Work to be completed: Among the entries that follow, count the lines that contain the word "track" and say how many there are, writing nothing else.
─── Given entries
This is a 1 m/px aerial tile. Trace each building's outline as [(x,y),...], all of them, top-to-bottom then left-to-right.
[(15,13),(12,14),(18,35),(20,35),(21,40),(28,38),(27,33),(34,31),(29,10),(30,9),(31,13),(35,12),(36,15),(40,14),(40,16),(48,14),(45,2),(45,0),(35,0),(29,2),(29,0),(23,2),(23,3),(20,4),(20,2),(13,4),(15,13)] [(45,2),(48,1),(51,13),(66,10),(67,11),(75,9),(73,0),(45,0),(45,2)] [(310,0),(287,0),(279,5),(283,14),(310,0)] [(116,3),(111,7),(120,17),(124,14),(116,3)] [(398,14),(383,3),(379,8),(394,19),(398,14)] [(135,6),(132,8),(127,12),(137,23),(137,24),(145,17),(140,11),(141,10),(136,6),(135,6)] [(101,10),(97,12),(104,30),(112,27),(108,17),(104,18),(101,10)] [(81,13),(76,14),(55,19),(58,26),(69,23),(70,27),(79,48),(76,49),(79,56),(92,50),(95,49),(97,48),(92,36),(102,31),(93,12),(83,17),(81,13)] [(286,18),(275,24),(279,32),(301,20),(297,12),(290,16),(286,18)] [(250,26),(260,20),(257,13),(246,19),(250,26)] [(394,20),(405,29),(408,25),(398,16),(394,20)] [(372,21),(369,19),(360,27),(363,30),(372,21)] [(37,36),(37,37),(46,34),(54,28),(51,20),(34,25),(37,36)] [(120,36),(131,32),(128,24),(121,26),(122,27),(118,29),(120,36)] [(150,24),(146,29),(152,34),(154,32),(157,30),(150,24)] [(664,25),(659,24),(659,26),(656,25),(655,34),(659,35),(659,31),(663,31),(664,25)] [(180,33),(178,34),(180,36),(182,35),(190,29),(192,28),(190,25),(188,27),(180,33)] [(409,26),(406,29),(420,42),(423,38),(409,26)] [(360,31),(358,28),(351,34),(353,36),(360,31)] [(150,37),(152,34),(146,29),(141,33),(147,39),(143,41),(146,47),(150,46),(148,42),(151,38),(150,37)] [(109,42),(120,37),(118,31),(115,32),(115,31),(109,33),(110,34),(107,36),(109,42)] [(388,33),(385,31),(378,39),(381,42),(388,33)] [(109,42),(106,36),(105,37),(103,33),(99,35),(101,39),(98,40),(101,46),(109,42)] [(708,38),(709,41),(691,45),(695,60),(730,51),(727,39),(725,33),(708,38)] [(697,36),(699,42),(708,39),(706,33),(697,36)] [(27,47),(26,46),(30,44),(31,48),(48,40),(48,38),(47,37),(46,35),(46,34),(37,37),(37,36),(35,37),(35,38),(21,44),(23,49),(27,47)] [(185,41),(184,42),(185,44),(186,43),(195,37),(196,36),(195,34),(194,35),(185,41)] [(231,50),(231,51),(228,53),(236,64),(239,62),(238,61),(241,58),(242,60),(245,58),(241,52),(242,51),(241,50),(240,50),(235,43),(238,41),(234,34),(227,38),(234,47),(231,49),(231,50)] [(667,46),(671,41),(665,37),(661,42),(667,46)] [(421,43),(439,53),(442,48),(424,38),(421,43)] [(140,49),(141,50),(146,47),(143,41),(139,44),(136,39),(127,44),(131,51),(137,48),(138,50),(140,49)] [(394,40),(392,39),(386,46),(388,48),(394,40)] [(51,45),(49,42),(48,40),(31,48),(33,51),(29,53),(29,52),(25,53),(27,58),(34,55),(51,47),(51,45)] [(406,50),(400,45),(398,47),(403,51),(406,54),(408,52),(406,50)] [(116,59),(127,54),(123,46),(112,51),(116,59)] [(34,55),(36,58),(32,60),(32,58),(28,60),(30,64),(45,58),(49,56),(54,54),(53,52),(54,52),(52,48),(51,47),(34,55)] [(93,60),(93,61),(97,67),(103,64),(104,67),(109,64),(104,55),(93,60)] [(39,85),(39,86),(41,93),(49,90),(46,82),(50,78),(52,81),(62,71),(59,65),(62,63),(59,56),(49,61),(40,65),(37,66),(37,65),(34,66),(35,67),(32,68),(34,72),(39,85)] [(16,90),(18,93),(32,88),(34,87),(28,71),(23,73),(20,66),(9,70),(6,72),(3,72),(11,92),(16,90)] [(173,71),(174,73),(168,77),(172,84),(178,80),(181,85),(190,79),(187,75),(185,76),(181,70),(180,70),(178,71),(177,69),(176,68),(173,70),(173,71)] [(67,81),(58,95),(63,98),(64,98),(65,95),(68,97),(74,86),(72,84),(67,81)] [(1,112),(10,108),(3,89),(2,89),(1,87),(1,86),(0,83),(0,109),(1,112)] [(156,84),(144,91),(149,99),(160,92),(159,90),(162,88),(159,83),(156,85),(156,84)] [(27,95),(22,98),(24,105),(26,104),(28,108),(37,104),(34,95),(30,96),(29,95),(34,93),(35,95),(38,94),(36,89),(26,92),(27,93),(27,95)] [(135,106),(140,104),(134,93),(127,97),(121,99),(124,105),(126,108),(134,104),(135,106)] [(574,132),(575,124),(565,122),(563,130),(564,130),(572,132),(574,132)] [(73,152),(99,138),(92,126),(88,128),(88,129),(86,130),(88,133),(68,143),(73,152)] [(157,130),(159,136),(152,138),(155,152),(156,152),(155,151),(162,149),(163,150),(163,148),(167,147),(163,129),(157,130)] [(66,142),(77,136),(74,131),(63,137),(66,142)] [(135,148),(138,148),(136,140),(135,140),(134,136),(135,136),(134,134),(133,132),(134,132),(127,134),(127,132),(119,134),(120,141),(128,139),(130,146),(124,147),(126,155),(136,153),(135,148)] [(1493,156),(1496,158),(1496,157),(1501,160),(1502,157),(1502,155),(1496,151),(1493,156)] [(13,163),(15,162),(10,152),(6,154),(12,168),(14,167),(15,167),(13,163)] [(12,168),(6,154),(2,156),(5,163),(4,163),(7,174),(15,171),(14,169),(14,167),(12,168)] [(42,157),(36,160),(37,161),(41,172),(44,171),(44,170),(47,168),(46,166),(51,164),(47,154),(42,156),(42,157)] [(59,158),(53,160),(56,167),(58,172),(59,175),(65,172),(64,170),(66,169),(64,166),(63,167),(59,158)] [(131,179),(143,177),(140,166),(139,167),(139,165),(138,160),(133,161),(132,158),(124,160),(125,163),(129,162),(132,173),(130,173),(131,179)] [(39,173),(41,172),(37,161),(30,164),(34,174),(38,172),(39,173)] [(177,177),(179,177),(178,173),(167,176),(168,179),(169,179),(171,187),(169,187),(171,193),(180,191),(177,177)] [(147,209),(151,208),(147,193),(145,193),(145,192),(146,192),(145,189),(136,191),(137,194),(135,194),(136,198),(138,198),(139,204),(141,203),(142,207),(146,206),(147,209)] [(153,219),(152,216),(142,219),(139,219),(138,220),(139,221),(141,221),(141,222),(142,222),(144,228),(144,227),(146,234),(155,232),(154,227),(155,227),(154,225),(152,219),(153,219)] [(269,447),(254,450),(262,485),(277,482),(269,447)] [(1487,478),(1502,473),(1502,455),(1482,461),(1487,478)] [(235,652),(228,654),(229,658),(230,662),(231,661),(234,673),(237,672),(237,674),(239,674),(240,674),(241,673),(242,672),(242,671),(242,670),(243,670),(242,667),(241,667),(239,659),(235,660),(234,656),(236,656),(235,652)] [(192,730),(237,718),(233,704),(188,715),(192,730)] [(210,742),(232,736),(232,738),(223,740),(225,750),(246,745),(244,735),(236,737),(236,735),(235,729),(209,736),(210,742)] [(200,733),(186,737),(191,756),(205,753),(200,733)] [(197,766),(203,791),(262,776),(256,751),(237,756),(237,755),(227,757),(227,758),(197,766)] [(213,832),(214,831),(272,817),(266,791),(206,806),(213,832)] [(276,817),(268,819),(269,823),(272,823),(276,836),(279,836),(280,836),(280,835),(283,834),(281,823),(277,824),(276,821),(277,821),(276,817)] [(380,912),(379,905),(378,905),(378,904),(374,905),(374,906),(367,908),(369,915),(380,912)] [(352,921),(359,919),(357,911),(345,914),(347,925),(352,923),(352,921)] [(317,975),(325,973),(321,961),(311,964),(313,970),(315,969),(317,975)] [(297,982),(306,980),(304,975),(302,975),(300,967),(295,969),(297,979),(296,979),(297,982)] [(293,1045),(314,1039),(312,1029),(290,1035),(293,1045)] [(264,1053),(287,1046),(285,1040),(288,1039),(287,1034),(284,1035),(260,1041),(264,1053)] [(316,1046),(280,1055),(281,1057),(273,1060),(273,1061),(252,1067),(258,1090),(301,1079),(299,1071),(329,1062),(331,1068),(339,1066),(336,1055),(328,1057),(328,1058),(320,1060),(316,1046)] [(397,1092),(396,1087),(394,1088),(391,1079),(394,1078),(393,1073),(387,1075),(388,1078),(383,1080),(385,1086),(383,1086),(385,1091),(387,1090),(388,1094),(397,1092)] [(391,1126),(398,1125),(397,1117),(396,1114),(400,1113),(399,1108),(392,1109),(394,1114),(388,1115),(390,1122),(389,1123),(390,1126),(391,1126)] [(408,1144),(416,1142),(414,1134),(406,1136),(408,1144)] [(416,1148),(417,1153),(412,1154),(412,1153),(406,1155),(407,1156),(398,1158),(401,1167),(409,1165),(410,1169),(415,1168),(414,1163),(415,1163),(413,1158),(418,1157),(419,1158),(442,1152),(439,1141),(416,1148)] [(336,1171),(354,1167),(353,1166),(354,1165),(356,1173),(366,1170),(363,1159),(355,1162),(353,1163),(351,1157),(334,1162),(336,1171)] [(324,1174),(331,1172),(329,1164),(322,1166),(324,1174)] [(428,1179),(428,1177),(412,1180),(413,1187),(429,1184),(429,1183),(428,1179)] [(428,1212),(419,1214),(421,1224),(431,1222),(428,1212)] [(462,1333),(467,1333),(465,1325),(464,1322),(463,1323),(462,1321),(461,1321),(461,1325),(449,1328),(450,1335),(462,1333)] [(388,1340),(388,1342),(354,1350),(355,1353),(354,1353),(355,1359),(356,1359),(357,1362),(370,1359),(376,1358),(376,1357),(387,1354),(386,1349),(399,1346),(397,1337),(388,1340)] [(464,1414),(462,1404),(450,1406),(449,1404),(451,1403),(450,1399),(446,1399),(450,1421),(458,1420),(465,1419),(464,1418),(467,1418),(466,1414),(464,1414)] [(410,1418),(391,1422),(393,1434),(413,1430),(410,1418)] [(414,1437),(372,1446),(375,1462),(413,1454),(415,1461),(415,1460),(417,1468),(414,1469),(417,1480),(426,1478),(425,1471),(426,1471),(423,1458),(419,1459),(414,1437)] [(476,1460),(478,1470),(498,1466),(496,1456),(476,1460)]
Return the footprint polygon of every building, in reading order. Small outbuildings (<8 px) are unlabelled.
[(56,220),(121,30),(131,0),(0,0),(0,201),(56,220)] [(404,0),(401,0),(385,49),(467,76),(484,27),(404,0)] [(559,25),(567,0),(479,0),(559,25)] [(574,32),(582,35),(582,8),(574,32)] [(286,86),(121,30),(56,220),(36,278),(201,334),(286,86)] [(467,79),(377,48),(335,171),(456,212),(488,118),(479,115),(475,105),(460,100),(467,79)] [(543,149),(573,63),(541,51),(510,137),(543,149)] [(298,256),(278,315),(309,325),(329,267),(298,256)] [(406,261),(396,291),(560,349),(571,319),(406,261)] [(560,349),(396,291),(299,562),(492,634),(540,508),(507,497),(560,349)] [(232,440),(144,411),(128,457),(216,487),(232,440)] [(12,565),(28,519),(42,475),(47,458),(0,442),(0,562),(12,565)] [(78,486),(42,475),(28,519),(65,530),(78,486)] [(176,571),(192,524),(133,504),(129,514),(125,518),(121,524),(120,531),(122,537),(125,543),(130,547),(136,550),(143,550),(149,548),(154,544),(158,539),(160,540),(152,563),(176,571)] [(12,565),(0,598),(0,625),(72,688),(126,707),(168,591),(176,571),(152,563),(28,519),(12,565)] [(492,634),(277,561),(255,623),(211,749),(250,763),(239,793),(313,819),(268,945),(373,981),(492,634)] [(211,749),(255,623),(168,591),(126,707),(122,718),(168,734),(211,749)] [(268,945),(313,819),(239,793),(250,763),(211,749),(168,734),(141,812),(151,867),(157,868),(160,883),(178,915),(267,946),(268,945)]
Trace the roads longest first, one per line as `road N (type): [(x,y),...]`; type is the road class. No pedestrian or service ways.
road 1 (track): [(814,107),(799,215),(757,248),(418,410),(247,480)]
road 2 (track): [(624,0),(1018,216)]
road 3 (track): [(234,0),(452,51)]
──────
Final answer: 3